| Exercise aim |
Reproduce the data verbatim, starting at the line that contains "Jaroslav Drobný [303, 85]" and continuing through the last line of the data, omitting any pictures.

| Exercise materials |

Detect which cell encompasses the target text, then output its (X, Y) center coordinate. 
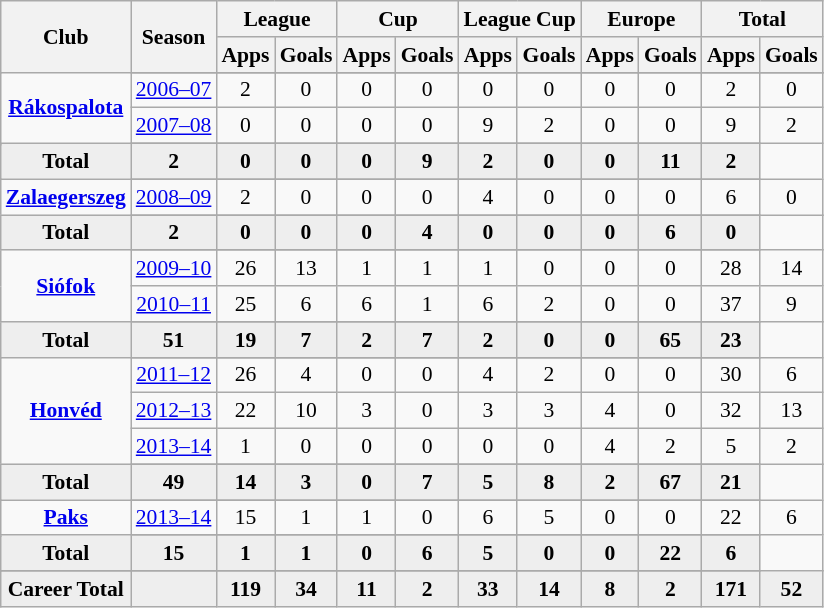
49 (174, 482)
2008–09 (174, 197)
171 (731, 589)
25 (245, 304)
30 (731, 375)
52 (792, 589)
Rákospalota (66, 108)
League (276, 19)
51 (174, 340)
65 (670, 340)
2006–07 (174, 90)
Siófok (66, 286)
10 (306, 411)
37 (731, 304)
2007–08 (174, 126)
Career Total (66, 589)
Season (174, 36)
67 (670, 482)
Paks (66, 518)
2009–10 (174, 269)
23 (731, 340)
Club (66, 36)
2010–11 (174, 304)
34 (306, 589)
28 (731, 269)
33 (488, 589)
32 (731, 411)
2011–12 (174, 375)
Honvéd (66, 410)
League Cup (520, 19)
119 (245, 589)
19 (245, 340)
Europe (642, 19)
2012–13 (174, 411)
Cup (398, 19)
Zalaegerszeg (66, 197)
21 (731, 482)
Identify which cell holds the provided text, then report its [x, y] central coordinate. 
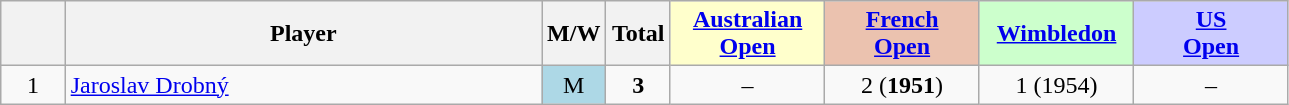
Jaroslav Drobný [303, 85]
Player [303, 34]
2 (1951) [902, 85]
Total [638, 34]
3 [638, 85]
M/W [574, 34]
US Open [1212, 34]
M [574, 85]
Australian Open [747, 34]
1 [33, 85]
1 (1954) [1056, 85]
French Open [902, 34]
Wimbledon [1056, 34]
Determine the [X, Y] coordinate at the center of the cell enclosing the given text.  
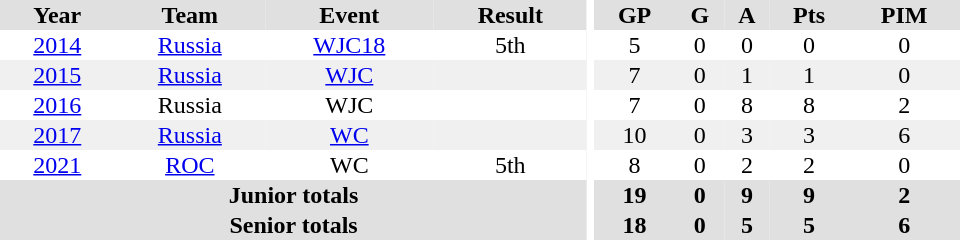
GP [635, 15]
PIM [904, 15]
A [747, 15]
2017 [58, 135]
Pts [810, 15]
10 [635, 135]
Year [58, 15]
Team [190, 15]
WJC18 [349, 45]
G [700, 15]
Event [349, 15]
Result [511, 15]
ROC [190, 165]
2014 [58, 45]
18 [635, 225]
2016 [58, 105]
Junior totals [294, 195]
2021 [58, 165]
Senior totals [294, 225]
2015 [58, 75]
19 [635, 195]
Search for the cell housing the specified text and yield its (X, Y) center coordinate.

| Task response |
Jaroslav Drobný [303, 85]
Player [303, 34]
2 (1951) [902, 85]
Total [638, 34]
3 [638, 85]
M/W [574, 34]
US Open [1212, 34]
M [574, 85]
Australian Open [747, 34]
1 [33, 85]
1 (1954) [1056, 85]
French Open [902, 34]
Wimbledon [1056, 34]
Determine the [X, Y] coordinate at the center of the cell enclosing the given text.  
GP [635, 15]
PIM [904, 15]
A [747, 15]
2017 [58, 135]
Pts [810, 15]
10 [635, 135]
Year [58, 15]
Team [190, 15]
WJC18 [349, 45]
G [700, 15]
Event [349, 15]
Result [511, 15]
ROC [190, 165]
2014 [58, 45]
18 [635, 225]
2016 [58, 105]
Junior totals [294, 195]
2021 [58, 165]
Senior totals [294, 225]
2015 [58, 75]
19 [635, 195]
Search for the cell housing the specified text and yield its (X, Y) center coordinate.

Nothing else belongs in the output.